(Aim):
Copy the material word for word, starting at the line that contains "lubricated [274, 264]" and ending after the line that contains "Looking at the", with both of those lines included.

** Begin Records shown **

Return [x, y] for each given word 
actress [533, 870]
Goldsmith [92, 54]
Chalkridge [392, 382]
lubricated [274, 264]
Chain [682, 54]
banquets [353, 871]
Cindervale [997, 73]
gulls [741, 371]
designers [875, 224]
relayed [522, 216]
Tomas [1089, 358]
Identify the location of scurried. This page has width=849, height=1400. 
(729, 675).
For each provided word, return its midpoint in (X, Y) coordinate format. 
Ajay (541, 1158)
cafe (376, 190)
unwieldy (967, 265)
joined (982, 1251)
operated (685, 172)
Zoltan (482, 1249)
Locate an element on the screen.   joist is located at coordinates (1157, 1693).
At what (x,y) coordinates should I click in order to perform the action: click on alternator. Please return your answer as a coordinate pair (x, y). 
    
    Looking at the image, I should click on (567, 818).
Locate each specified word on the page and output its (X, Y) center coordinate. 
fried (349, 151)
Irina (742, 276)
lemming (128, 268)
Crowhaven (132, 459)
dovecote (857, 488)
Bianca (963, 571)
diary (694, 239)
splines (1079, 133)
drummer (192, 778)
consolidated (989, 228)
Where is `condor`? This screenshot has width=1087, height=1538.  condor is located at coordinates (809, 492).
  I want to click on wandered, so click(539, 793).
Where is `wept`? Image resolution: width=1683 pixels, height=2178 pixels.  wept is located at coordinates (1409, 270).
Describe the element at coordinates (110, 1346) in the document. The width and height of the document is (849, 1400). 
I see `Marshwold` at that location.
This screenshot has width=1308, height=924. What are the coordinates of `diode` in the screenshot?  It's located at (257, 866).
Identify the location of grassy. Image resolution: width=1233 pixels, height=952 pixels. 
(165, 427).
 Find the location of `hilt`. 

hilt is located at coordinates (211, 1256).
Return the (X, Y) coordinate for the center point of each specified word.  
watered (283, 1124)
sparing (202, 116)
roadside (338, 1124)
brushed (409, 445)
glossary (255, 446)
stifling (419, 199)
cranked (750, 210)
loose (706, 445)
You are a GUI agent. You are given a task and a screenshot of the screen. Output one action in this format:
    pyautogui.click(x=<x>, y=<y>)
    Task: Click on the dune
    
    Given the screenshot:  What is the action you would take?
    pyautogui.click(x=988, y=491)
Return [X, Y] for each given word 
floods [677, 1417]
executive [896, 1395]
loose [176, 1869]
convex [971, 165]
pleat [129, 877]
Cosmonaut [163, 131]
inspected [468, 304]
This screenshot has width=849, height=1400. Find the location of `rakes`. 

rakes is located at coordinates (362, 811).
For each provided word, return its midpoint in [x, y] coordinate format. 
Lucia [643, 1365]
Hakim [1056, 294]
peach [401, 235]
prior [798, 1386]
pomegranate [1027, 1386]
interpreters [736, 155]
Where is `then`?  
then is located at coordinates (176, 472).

** End Records shown **

(Exercise response):
lubricated [274, 264]
Chain [682, 54]
banquets [353, 871]
Cindervale [997, 73]
gulls [741, 371]
designers [875, 224]
relayed [522, 216]
Tomas [1089, 358]
Identify the location of scurried. This page has width=849, height=1400. 
(729, 675).
For each provided word, return its midpoint in (X, Y) coordinate format. 
Ajay (541, 1158)
cafe (376, 190)
unwieldy (967, 265)
joined (982, 1251)
operated (685, 172)
Zoltan (482, 1249)
Locate an element on the screen.   joist is located at coordinates (1157, 1693).
At what (x,y) coordinates should I click in order to perform the action: click on alternator. Please return your answer as a coordinate pair (x, y). 
    
    Looking at the image, I should click on (567, 818).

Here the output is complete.